**Your instructions:** Search the listing below for the word "headphones", and copy every line in which it turns up.

━━━ Data extracts

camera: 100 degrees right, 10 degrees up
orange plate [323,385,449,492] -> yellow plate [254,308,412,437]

━━━━━━
━━━ Data extracts

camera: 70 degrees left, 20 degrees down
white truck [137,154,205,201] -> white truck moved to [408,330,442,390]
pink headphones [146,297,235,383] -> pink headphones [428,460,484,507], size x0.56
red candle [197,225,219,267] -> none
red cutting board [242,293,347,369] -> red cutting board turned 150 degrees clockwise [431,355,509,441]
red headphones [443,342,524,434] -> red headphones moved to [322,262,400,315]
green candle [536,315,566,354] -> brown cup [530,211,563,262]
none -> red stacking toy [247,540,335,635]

━━━━━━

**Answer box:**
pink headphones [146,297,235,383] -> pink headphones [428,460,484,507], size x0.56
red headphones [443,342,524,434] -> red headphones moved to [322,262,400,315]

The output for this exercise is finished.